> Problem details: Reproduce every line of the material below word for word.

> The input:
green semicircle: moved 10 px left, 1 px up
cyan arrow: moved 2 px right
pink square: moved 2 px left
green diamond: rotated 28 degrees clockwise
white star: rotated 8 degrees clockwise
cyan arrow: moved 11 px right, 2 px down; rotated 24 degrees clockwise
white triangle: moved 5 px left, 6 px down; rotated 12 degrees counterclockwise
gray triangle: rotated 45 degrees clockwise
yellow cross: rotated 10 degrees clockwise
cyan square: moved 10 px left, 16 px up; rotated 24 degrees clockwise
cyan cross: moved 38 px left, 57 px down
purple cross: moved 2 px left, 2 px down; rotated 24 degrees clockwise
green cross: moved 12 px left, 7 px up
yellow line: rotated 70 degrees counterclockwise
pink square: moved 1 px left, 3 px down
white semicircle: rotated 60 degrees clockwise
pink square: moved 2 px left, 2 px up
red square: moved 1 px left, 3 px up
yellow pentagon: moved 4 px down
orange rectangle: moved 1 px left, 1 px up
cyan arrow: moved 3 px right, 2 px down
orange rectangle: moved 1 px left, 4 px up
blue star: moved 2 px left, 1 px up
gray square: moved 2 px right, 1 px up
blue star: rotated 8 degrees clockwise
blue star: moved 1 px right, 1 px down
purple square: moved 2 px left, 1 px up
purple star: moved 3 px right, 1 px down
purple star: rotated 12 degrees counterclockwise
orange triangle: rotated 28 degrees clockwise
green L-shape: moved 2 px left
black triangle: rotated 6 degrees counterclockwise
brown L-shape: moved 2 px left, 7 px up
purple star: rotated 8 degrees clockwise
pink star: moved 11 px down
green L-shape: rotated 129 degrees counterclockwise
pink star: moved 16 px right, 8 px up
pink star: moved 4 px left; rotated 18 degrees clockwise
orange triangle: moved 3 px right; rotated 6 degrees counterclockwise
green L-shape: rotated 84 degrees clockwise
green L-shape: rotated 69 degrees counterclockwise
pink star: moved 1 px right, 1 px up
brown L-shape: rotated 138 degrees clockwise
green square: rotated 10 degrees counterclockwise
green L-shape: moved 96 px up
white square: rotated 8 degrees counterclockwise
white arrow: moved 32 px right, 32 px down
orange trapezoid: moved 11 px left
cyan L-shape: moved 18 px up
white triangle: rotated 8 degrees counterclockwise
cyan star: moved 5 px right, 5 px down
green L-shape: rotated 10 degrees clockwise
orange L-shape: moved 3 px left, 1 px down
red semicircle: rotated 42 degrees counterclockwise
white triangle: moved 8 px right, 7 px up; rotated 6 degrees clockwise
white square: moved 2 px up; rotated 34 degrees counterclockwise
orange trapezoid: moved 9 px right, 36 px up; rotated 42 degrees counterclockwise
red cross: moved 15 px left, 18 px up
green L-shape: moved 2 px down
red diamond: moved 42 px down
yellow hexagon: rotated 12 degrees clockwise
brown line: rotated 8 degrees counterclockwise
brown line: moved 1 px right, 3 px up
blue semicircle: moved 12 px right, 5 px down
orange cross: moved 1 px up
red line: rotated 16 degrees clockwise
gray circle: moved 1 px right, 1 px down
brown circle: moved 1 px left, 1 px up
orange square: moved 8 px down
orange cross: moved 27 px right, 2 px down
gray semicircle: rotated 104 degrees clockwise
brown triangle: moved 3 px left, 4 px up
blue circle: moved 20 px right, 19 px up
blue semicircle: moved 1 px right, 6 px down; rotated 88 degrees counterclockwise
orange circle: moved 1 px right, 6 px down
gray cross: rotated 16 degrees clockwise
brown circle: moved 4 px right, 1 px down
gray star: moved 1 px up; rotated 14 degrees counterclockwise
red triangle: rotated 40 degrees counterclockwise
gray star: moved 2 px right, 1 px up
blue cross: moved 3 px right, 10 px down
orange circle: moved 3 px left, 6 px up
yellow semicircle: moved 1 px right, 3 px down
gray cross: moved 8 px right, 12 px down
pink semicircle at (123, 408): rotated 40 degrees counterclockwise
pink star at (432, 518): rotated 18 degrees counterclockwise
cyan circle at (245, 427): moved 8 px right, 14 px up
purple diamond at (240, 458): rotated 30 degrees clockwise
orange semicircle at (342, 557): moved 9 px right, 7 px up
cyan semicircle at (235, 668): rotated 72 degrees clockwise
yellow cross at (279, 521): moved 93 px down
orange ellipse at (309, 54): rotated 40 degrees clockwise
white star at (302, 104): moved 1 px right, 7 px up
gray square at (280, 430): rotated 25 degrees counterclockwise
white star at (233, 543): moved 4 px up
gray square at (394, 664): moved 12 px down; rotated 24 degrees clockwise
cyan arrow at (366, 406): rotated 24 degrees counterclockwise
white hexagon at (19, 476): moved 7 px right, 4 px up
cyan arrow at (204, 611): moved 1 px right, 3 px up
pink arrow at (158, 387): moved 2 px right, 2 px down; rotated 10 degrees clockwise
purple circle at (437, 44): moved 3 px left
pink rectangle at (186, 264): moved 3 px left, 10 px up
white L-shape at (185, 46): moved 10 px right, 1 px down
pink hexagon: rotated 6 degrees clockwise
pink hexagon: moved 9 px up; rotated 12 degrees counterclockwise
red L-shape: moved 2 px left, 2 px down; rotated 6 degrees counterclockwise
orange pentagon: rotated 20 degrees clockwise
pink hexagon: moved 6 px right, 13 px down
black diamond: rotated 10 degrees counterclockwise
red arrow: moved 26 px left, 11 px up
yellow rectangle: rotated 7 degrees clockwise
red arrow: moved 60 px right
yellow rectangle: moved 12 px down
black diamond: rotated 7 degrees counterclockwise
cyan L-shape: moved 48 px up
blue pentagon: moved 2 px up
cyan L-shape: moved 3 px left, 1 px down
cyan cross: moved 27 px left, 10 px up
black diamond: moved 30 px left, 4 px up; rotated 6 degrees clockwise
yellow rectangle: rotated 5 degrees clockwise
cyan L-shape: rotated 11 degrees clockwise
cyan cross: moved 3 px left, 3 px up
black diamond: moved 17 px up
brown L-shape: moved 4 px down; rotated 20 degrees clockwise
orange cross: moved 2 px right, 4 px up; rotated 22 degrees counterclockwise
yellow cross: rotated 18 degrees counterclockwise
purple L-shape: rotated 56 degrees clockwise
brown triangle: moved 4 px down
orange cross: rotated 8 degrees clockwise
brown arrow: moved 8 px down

> Completed task:
green semicircle: moved 10 px left, 1 px up
cyan arrow: moved 2 px right
pink square: moved 2 px left
green diamond: rotated 28 degrees clockwise
white star: rotated 8 degrees clockwise
cyan arrow: moved 11 px right, 2 px down; rotated 24 degrees clockwise
white triangle: moved 5 px left, 6 px down; rotated 12 degrees counterclockwise
gray triangle: rotated 45 degrees clockwise
yellow cross: rotated 10 degrees clockwise
cyan square: moved 10 px left, 16 px up; rotated 24 degrees clockwise
cyan cross: moved 38 px left, 57 px down
purple cross: moved 2 px left, 2 px down; rotated 24 degrees clockwise
green cross: moved 12 px left, 7 px up
yellow line: rotated 70 degrees counterclockwise
pink square: moved 1 px left, 3 px down
white semicircle: rotated 60 degrees clockwise
pink square: moved 2 px left, 2 px up
red square: moved 1 px left, 3 px up
yellow pentagon: moved 4 px down
orange rectangle: moved 1 px left, 1 px up
cyan arrow: moved 3 px right, 2 px down
orange rectangle: moved 1 px left, 4 px up
blue star: moved 2 px left, 1 px up
gray square: moved 2 px right, 1 px up
blue star: rotated 8 degrees clockwise
blue star: moved 1 px right, 1 px down
purple square: moved 2 px left, 1 px up
purple star: moved 3 px right, 1 px down
purple star: rotated 12 degrees counterclockwise
orange triangle: rotated 28 degrees clockwise
green L-shape: moved 2 px left
black triangle: rotated 6 degrees counterclockwise
brown L-shape: moved 2 px left, 7 px up
purple star: rotated 8 degrees clockwise
pink star: moved 11 px down
green L-shape: rotated 129 degrees counterclockwise
pink star: moved 16 px right, 8 px up
pink star: moved 4 px left; rotated 18 degrees clockwise
orange triangle: moved 3 px right; rotated 6 degrees counterclockwise
green L-shape: rotated 84 degrees clockwise
green L-shape: rotated 69 degrees counterclockwise
pink star: moved 1 px right, 1 px up
brown L-shape: rotated 138 degrees clockwise
green square: rotated 10 degrees counterclockwise
green L-shape: moved 96 px up
white square: rotated 8 degrees counterclockwise
white arrow: moved 32 px right, 32 px down
orange trapezoid: moved 11 px left
cyan L-shape: moved 18 px up
white triangle: rotated 8 degrees counterclockwise
cyan star: moved 5 px right, 5 px down
green L-shape: rotated 10 degrees clockwise
orange L-shape: moved 3 px left, 1 px down
red semicircle: rotated 42 degrees counterclockwise
white triangle: moved 8 px right, 7 px up; rotated 6 degrees clockwise
white square: moved 2 px up; rotated 34 degrees counterclockwise
orange trapezoid: moved 9 px right, 36 px up; rotated 42 degrees counterclockwise
red cross: moved 15 px left, 18 px up
green L-shape: moved 2 px down
red diamond: moved 42 px down
yellow hexagon: rotated 12 degrees clockwise
brown line: rotated 8 degrees counterclockwise
brown line: moved 1 px right, 3 px up
blue semicircle: moved 12 px right, 5 px down
orange cross: moved 1 px up
red line: rotated 16 degrees clockwise
gray circle: moved 1 px right, 1 px down
brown circle: moved 1 px left, 1 px up
orange square: moved 8 px down
orange cross: moved 27 px right, 2 px down
gray semicircle: rotated 104 degrees clockwise
brown triangle: moved 3 px left, 4 px up
blue circle: moved 20 px right, 19 px up
blue semicircle: moved 1 px right, 6 px down; rotated 88 degrees counterclockwise
orange circle: moved 1 px right, 6 px down
gray cross: rotated 16 degrees clockwise
brown circle: moved 4 px right, 1 px down
gray star: moved 1 px up; rotated 14 degrees counterclockwise
red triangle: rotated 40 degrees counterclockwise
gray star: moved 2 px right, 1 px up
blue cross: moved 3 px right, 10 px down
orange circle: moved 3 px left, 6 px up
yellow semicircle: moved 1 px right, 3 px down
gray cross: moved 8 px right, 12 px down
pink semicircle at (123, 408): rotated 40 degrees counterclockwise
pink star at (432, 518): rotated 18 degrees counterclockwise
cyan circle at (245, 427): moved 8 px right, 14 px up
purple diamond at (240, 458): rotated 30 degrees clockwise
orange semicircle at (342, 557): moved 9 px right, 7 px up
cyan semicircle at (235, 668): rotated 72 degrees clockwise
yellow cross at (279, 521): moved 93 px down
orange ellipse at (309, 54): rotated 40 degrees clockwise
white star at (302, 104): moved 1 px right, 7 px up
gray square at (280, 430): rotated 25 degrees counterclockwise
white star at (233, 543): moved 4 px up
gray square at (394, 664): moved 12 px down; rotated 24 degrees clockwise
cyan arrow at (366, 406): rotated 24 degrees counterclockwise
white hexagon at (19, 476): moved 7 px right, 4 px up
cyan arrow at (204, 611): moved 1 px right, 3 px up
pink arrow at (158, 387): moved 2 px right, 2 px down; rotated 10 degrees clockwise
purple circle at (437, 44): moved 3 px left
pink rectangle at (186, 264): moved 3 px left, 10 px up
white L-shape at (185, 46): moved 10 px right, 1 px down
pink hexagon: rotated 6 degrees clockwise
pink hexagon: moved 9 px up; rotated 12 degrees counterclockwise
red L-shape: moved 2 px left, 2 px down; rotated 6 degrees counterclockwise
orange pentagon: rotated 20 degrees clockwise
pink hexagon: moved 6 px right, 13 px down
black diamond: rotated 10 degrees counterclockwise
red arrow: moved 26 px left, 11 px up
yellow rectangle: rotated 7 degrees clockwise
red arrow: moved 60 px right
yellow rectangle: moved 12 px down
black diamond: rotated 7 degrees counterclockwise
cyan L-shape: moved 48 px up
blue pentagon: moved 2 px up
cyan L-shape: moved 3 px left, 1 px down
cyan cross: moved 27 px left, 10 px up
black diamond: moved 30 px left, 4 px up; rotated 6 degrees clockwise
yellow rectangle: rotated 5 degrees clockwise
cyan L-shape: rotated 11 degrees clockwise
cyan cross: moved 3 px left, 3 px up
black diamond: moved 17 px up
brown L-shape: moved 4 px down; rotated 20 degrees clockwise
orange cross: moved 2 px right, 4 px up; rotated 22 degrees counterclockwise
yellow cross: rotated 18 degrees counterclockwise
purple L-shape: rotated 56 degrees clockwise
brown triangle: moved 4 px down
orange cross: rotated 8 degrees clockwise
brown arrow: moved 8 px down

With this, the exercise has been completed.